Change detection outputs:
- - -

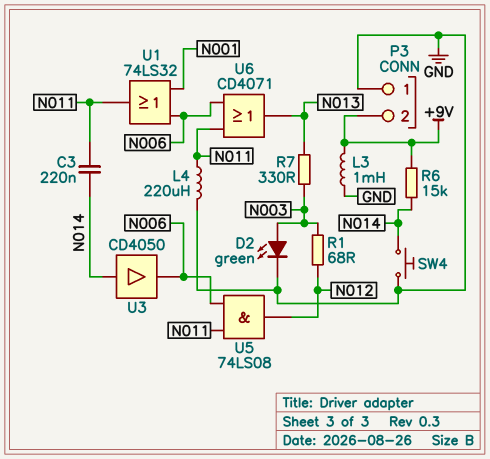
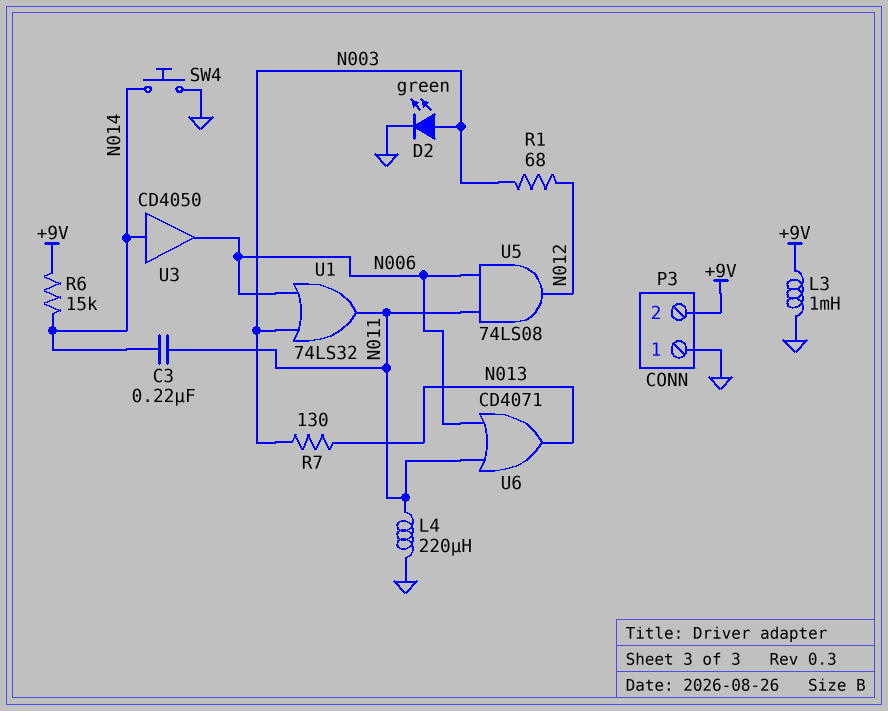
R7: 330 (N003, N013) -> 130 (N003, N013)
U1: OR 74LS32 (in N001, in N006, out N011) -> OR 74LS32 (in N003, in N006, out N011)

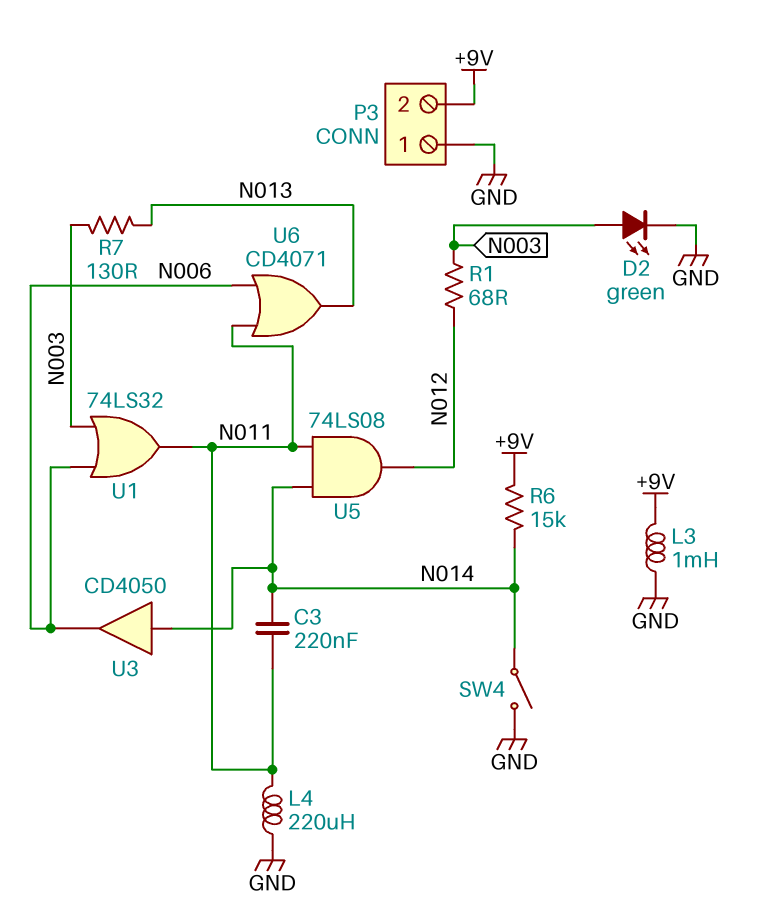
SW4: button (GND, N014) -> switch (GND, N014)
U5: AND 74LS08 (in N006, in N011, out N012) -> AND 74LS08 (in N011, in N014, out N012)

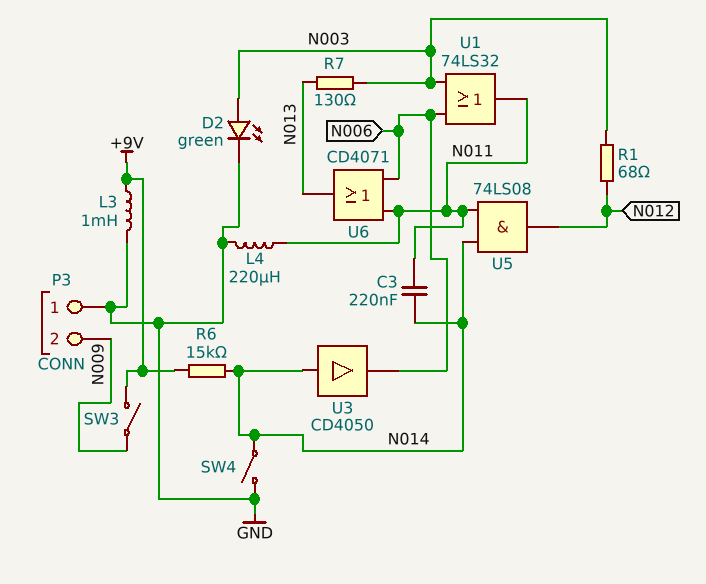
P3 pin 2: +9V -> N009
SW3: none -> switch (+9V, N009)

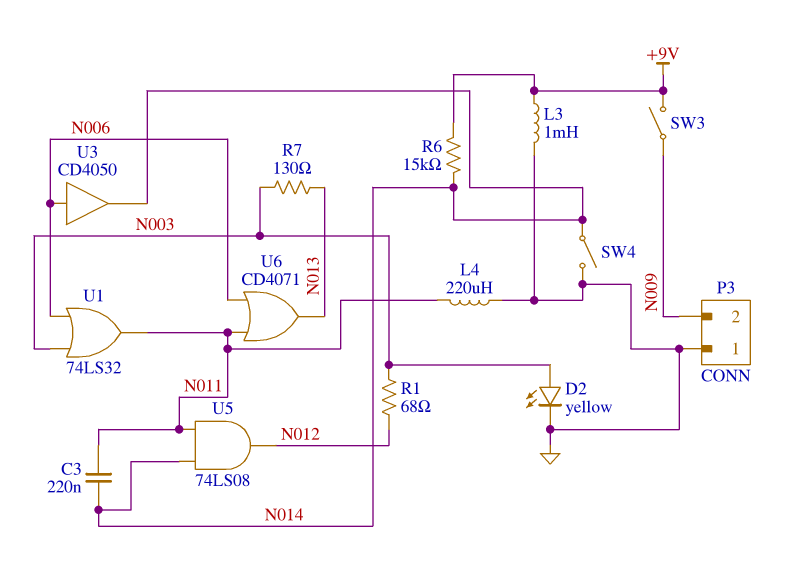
D2: LED green (A N003, K GND) -> LED yellow (A N003, K GND)
U3: buffer CD4050 (in N014, out N006) -> buffer CD4050 (in N006, out N014)

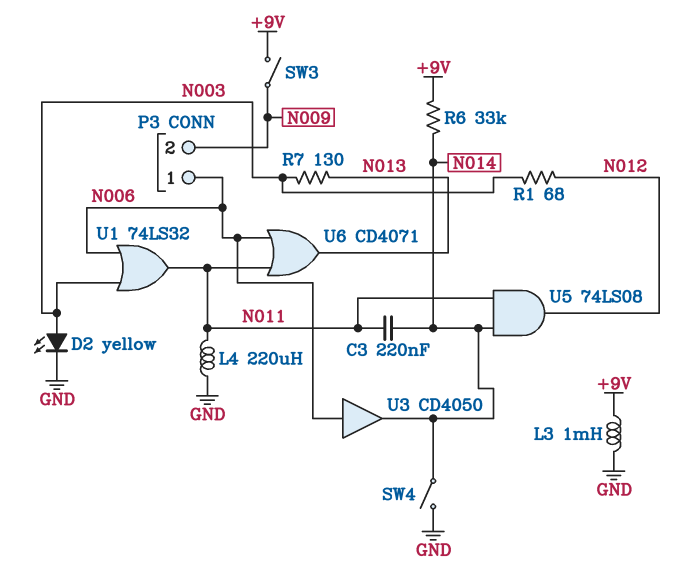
P3 pin 1: GND -> N006
R6: 15k (+9V, N014) -> 33k (+9V, N014)

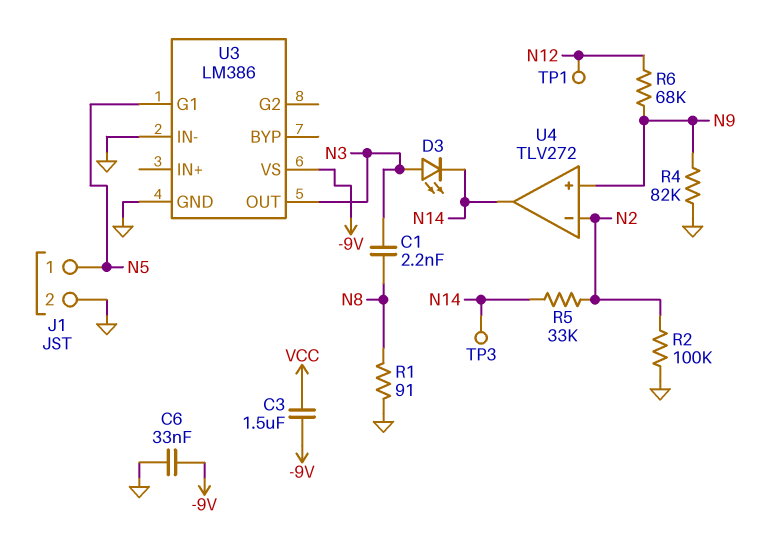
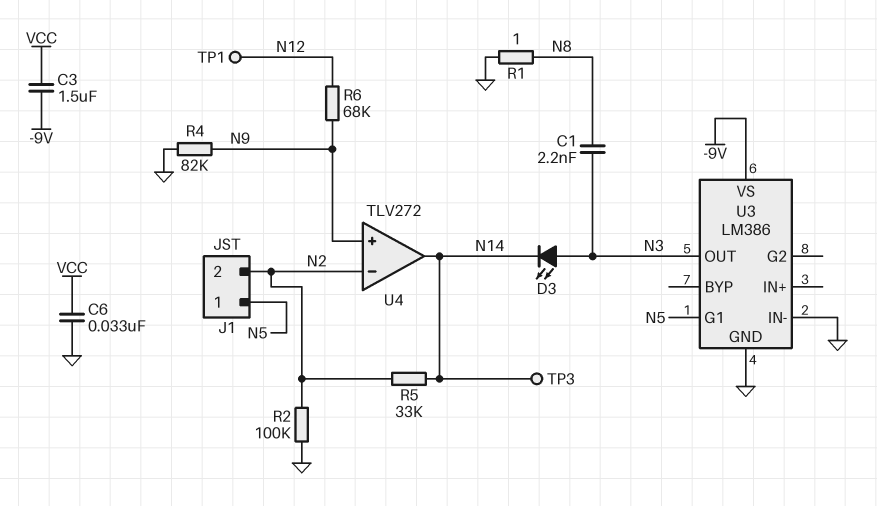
C6: 33nF (-9V, GND) -> 33nF (GND, VCC)
J1 pin 2: GND -> N2
R1: 91 (GND, N8) -> 1 (GND, N8)

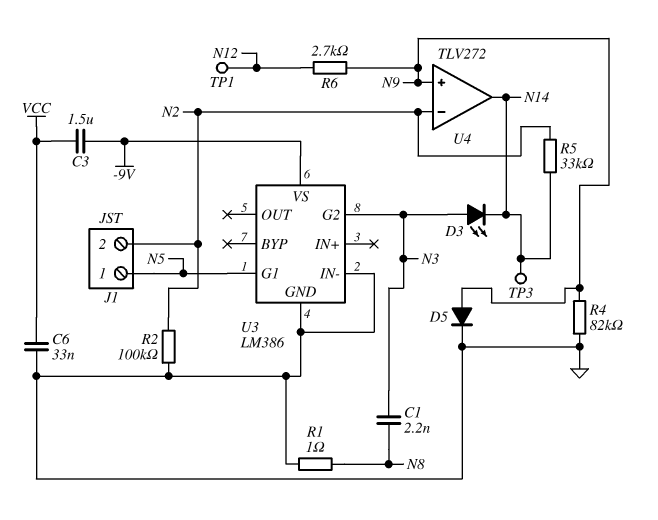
D5: none -> diode (A N9, K GND)
R6: 68k (N9, N12) -> 2.7k (N9, N12)
U3 pin G2: none -> N3
U3 pin OUT: N3 -> none

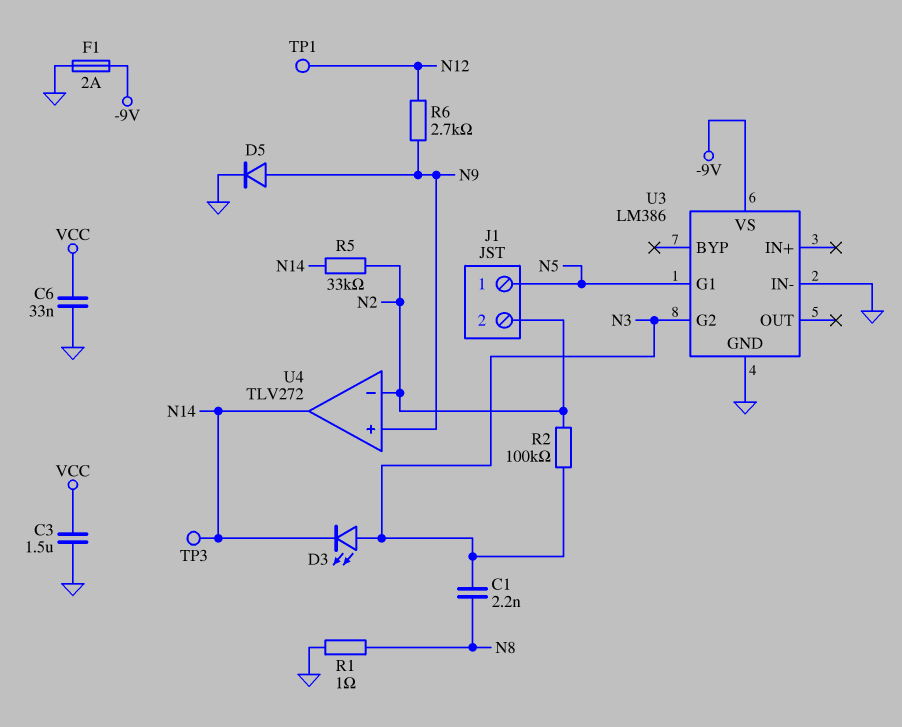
C3: 1.5uF (-9V, VCC) -> 1.5uF (GND, VCC)
F1: none -> 2A (-9V, GND)
R2: 100k (GND, N2) -> 100k (N2, N3)
R4: 82k (GND, N9) -> none

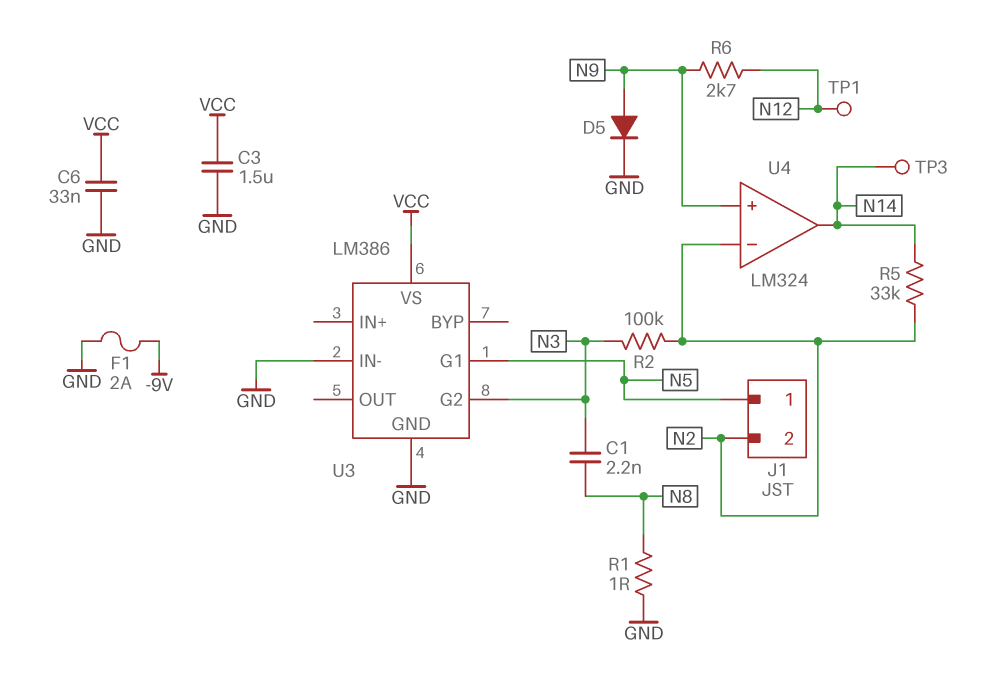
D3: LED (A N3, K N14) -> none
U3 pin VS: -9V -> VCC
U4: TLV272 -> LM324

- - -

_ASSIGNED TASK_. Where a line above includes "switch", copy that line.

_WORKED SOLUTION_.
SW4: button (GND, N014) -> switch (GND, N014)
SW3: none -> switch (+9V, N009)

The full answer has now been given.